§ Work instructions
Each line from the one containing "This is a 0.2 m/px" through the end of the data is to be written out exactly, and nothing more.

### Data

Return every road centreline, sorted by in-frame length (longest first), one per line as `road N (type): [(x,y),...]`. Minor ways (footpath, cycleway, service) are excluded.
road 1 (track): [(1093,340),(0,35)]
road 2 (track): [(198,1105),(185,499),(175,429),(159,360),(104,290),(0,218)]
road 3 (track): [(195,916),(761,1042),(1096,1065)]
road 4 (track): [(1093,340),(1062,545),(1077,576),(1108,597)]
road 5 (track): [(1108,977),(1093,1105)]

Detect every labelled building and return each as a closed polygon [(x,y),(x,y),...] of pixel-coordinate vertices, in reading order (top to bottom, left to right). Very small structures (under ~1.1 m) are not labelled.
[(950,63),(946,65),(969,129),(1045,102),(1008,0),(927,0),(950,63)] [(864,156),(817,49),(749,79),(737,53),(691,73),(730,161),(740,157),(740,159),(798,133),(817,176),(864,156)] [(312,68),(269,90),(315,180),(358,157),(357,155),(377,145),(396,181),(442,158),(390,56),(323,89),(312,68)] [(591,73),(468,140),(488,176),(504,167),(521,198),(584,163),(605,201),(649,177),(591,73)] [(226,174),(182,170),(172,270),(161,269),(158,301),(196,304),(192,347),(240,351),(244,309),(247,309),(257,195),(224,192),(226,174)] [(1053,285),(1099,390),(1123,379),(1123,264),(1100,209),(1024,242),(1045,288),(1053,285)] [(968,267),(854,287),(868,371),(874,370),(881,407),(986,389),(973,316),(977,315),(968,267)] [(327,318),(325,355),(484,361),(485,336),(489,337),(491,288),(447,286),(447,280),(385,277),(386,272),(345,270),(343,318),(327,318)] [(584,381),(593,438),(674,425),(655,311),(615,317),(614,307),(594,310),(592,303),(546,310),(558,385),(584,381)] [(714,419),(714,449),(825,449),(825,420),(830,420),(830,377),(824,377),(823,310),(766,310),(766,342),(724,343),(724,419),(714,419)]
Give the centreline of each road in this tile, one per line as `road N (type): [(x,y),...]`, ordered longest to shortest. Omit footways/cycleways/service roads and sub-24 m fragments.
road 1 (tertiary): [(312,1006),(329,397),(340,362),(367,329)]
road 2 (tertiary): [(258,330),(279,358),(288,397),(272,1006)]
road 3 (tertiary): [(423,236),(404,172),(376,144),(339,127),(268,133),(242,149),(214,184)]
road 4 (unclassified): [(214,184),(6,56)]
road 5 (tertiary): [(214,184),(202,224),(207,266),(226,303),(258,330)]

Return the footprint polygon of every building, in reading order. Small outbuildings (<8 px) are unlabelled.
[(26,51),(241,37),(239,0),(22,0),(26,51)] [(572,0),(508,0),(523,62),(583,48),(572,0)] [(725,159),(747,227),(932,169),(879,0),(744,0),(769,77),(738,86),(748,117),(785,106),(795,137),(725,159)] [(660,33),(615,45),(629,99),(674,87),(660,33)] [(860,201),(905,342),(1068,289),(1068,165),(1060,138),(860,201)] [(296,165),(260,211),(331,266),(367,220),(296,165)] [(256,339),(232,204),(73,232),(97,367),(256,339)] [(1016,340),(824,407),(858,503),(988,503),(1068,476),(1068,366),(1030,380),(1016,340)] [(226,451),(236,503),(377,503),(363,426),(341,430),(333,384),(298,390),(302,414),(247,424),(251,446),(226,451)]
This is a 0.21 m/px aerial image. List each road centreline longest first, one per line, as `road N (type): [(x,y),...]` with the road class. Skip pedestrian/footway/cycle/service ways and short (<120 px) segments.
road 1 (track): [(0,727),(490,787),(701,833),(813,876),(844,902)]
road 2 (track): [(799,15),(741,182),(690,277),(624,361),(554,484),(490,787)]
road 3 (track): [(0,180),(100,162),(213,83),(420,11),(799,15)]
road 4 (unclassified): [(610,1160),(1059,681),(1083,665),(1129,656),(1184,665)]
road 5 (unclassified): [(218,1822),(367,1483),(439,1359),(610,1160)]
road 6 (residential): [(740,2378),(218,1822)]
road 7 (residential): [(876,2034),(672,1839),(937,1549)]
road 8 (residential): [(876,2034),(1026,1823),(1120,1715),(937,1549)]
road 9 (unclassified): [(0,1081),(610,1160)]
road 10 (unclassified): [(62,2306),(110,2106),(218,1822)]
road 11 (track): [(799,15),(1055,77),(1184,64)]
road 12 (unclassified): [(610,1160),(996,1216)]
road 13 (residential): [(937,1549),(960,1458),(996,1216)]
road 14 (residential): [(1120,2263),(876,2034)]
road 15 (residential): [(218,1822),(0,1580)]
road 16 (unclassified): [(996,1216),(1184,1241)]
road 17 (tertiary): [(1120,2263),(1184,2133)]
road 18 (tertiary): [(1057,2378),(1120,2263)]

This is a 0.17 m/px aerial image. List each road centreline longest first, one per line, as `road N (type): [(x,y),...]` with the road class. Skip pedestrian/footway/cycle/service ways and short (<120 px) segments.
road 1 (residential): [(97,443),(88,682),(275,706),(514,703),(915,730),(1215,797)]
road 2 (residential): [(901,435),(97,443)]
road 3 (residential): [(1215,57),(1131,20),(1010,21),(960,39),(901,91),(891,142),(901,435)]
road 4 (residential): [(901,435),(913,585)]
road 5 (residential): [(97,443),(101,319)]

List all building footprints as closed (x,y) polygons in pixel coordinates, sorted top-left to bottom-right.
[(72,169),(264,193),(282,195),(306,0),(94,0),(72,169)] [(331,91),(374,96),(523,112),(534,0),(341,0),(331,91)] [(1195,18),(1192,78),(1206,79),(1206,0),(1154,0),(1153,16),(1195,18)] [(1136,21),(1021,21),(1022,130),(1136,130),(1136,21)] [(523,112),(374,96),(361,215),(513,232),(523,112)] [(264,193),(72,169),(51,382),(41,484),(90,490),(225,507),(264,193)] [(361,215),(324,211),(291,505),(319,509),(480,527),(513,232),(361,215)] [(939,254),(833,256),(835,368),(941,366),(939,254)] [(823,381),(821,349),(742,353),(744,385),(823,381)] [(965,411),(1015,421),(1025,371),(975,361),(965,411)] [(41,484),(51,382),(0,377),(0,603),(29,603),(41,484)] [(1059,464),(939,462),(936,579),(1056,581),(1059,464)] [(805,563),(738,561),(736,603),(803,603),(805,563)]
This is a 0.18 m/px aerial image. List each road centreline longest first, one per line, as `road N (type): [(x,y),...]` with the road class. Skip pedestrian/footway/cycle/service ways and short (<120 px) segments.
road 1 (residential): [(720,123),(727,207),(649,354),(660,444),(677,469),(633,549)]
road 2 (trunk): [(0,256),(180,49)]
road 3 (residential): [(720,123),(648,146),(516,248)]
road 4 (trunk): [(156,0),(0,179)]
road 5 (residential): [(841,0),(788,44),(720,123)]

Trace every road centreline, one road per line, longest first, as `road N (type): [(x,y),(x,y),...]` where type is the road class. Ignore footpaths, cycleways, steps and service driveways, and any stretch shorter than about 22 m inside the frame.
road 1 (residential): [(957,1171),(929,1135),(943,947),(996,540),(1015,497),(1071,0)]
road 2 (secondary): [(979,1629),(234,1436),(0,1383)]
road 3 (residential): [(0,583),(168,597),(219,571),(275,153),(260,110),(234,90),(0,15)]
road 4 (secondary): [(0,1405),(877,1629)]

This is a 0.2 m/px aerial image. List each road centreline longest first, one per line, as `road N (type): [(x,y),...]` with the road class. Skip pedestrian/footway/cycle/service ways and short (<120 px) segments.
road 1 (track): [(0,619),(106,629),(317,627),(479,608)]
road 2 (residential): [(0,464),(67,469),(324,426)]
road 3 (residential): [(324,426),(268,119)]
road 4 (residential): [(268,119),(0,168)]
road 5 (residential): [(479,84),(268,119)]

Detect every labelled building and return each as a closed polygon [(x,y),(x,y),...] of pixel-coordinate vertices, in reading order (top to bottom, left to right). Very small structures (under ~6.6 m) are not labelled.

######

§ Solved problem
This is a 0.2 m/px aerial image. List each road centreline longest first, one per line, as `road N (type): [(x,y),...]` with the road class. Skip pedestrian/footway/cycle/service ways and short (<120 px) segments.
road 1 (track): [(0,619),(106,629),(317,627),(479,608)]
road 2 (residential): [(0,464),(67,469),(324,426)]
road 3 (residential): [(324,426),(268,119)]
road 4 (residential): [(268,119),(0,168)]
road 5 (residential): [(479,84),(268,119)]

Detect every labelled building and return each as a closed polygon [(x,y),(x,y),...] of pixel-coordinate vertices, in reading order (top to bottom, left to right). Very small structures (under ~6.6 m) are not labelled.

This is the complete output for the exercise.